What you have to do » Copy each line of the records below that has "cone" in it.

[Opening Records provided section]

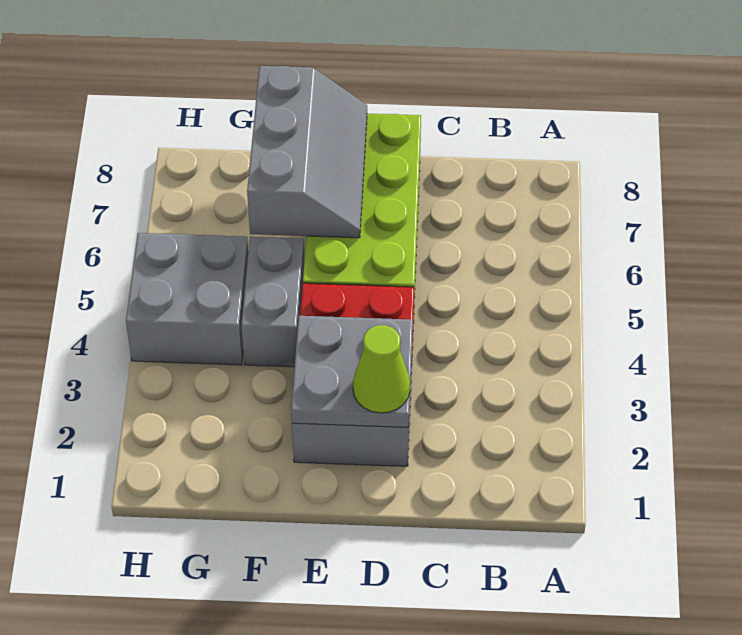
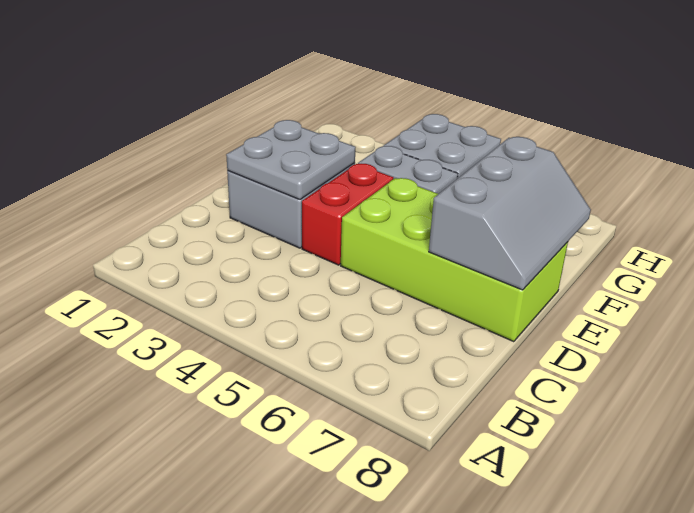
lime cone D2 level 3 -> none
grey slope E6:F8 level 2 top F -> grey slope D7:F8 level 2 top 7

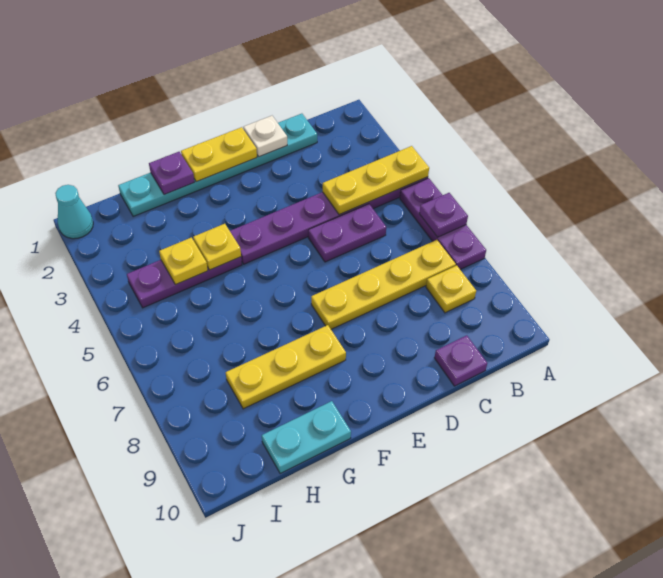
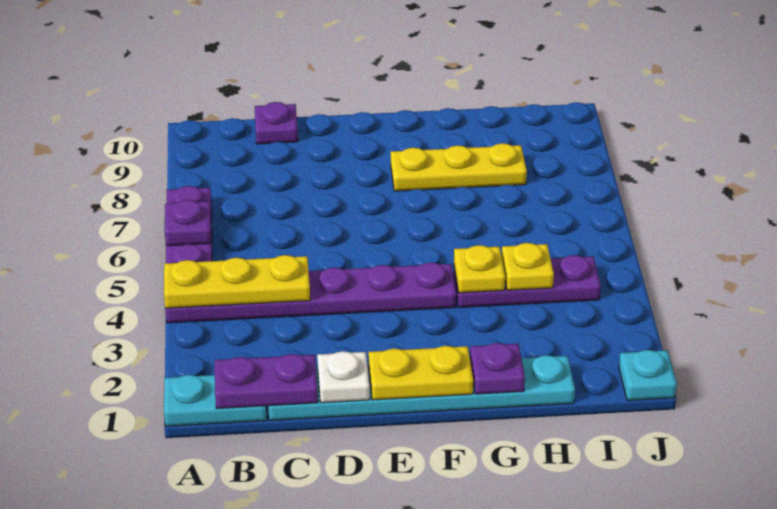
yellow plate B7:E7 level 1 -> none
yellow plate B8 level 1 -> none
purple plate C5:D5 level 1 -> purple plate B1:C1 level 2
cyan plate G10:H10 level 1 -> cyan plate A1:B1 level 1
cyan cone J1 level 1 -> cyan plate J1 level 1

[Closing Records provided section]

Task response »
lime cone D2 level 3 -> none
cyan cone J1 level 1 -> cyan plate J1 level 1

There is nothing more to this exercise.